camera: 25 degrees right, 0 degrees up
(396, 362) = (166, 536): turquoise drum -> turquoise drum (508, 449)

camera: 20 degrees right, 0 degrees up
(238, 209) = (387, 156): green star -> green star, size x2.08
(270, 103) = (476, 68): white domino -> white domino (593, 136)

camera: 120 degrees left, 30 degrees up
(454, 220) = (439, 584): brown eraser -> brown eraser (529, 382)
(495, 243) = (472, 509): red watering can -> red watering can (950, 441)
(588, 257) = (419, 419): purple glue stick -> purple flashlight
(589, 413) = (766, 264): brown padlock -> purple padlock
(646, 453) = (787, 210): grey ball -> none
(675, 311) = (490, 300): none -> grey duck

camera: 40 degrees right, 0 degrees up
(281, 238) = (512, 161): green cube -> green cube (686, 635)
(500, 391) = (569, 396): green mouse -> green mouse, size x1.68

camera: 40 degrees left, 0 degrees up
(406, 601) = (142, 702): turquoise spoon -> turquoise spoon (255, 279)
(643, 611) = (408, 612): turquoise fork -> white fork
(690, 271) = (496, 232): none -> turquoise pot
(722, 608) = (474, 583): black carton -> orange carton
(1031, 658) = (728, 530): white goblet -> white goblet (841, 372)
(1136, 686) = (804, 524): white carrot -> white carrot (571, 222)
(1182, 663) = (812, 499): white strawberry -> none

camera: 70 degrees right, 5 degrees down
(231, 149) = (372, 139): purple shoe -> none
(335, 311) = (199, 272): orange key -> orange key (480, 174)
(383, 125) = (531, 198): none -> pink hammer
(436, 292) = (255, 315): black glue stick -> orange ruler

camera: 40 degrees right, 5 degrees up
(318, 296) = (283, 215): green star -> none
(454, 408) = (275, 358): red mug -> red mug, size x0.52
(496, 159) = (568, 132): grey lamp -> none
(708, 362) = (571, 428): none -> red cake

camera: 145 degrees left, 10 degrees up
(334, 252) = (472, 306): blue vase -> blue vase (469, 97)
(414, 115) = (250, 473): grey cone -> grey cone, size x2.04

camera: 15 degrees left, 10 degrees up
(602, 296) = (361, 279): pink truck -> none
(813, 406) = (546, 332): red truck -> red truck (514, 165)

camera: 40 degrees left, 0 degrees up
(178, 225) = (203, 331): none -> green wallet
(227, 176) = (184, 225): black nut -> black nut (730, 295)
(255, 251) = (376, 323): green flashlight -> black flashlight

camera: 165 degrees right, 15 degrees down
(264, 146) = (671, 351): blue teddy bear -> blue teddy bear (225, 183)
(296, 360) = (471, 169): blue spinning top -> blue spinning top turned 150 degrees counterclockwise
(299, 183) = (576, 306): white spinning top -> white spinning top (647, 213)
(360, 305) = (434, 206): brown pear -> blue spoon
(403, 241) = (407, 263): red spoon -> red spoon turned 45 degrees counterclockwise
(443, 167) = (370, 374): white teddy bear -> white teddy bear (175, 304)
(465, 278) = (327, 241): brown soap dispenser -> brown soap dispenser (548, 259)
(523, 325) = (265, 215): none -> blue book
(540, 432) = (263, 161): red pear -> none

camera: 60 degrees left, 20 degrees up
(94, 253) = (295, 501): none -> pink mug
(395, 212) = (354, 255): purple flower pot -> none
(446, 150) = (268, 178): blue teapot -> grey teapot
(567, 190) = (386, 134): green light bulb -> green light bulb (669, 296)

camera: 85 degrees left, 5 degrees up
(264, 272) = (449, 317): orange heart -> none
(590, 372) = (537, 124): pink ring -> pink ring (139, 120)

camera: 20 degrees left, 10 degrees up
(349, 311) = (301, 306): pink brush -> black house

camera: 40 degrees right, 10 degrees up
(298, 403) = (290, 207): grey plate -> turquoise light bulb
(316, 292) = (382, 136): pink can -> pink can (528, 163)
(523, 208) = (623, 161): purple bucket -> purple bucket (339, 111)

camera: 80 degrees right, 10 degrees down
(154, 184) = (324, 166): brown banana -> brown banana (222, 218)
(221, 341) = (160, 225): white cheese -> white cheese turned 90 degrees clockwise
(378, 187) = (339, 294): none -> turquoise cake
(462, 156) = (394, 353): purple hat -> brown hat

■ ■ ■ ■ ■ ■ ■

Using the material above, output each line exactly as it appears.

camera: 25 degrees right, 0 degrees up
(396, 362) = (166, 536): turquoise drum -> turquoise drum (508, 449)

camera: 20 degrees right, 0 degrees up
(238, 209) = (387, 156): green star -> green star, size x2.08
(270, 103) = (476, 68): white domino -> white domino (593, 136)

camera: 120 degrees left, 30 degrees up
(454, 220) = (439, 584): brown eraser -> brown eraser (529, 382)
(495, 243) = (472, 509): red watering can -> red watering can (950, 441)
(588, 257) = (419, 419): purple glue stick -> purple flashlight
(589, 413) = (766, 264): brown padlock -> purple padlock
(646, 453) = (787, 210): grey ball -> none
(675, 311) = (490, 300): none -> grey duck

camera: 40 degrees right, 0 degrees up
(281, 238) = (512, 161): green cube -> green cube (686, 635)
(500, 391) = (569, 396): green mouse -> green mouse, size x1.68

camera: 40 degrees left, 0 degrees up
(406, 601) = (142, 702): turquoise spoon -> turquoise spoon (255, 279)
(643, 611) = (408, 612): turquoise fork -> white fork
(690, 271) = (496, 232): none -> turquoise pot
(722, 608) = (474, 583): black carton -> orange carton
(1031, 658) = (728, 530): white goblet -> white goblet (841, 372)
(1136, 686) = (804, 524): white carrot -> white carrot (571, 222)
(1182, 663) = (812, 499): white strawberry -> none

camera: 70 degrees right, 5 degrees down
(231, 149) = (372, 139): purple shoe -> none
(335, 311) = (199, 272): orange key -> orange key (480, 174)
(383, 125) = (531, 198): none -> pink hammer
(436, 292) = (255, 315): black glue stick -> orange ruler

camera: 40 degrees right, 5 degrees up
(318, 296) = (283, 215): green star -> none
(454, 408) = (275, 358): red mug -> red mug, size x0.52
(496, 159) = (568, 132): grey lamp -> none
(708, 362) = (571, 428): none -> red cake

camera: 145 degrees left, 10 degrees up
(334, 252) = (472, 306): blue vase -> blue vase (469, 97)
(414, 115) = (250, 473): grey cone -> grey cone, size x2.04

camera: 15 degrees left, 10 degrees up
(602, 296) = (361, 279): pink truck -> none
(813, 406) = (546, 332): red truck -> red truck (514, 165)

camera: 40 degrees left, 0 degrees up
(178, 225) = (203, 331): none -> green wallet
(227, 176) = (184, 225): black nut -> black nut (730, 295)
(255, 251) = (376, 323): green flashlight -> black flashlight

camera: 165 degrees right, 15 degrees down
(264, 146) = (671, 351): blue teddy bear -> blue teddy bear (225, 183)
(296, 360) = (471, 169): blue spinning top -> blue spinning top turned 150 degrees counterclockwise
(299, 183) = (576, 306): white spinning top -> white spinning top (647, 213)
(360, 305) = (434, 206): brown pear -> blue spoon
(403, 241) = (407, 263): red spoon -> red spoon turned 45 degrees counterclockwise
(443, 167) = (370, 374): white teddy bear -> white teddy bear (175, 304)
(465, 278) = (327, 241): brown soap dispenser -> brown soap dispenser (548, 259)
(523, 325) = (265, 215): none -> blue book
(540, 432) = (263, 161): red pear -> none

camera: 60 degrees left, 20 degrees up
(94, 253) = (295, 501): none -> pink mug
(395, 212) = (354, 255): purple flower pot -> none
(446, 150) = (268, 178): blue teapot -> grey teapot
(567, 190) = (386, 134): green light bulb -> green light bulb (669, 296)

camera: 85 degrees left, 5 degrees up
(264, 272) = (449, 317): orange heart -> none
(590, 372) = (537, 124): pink ring -> pink ring (139, 120)

camera: 20 degrees left, 10 degrees up
(349, 311) = (301, 306): pink brush -> black house

camera: 40 degrees right, 10 degrees up
(298, 403) = (290, 207): grey plate -> turquoise light bulb
(316, 292) = (382, 136): pink can -> pink can (528, 163)
(523, 208) = (623, 161): purple bucket -> purple bucket (339, 111)

camera: 80 degrees right, 10 degrees down
(154, 184) = (324, 166): brown banana -> brown banana (222, 218)
(221, 341) = (160, 225): white cheese -> white cheese turned 90 degrees clockwise
(378, 187) = (339, 294): none -> turquoise cake
(462, 156) = (394, 353): purple hat -> brown hat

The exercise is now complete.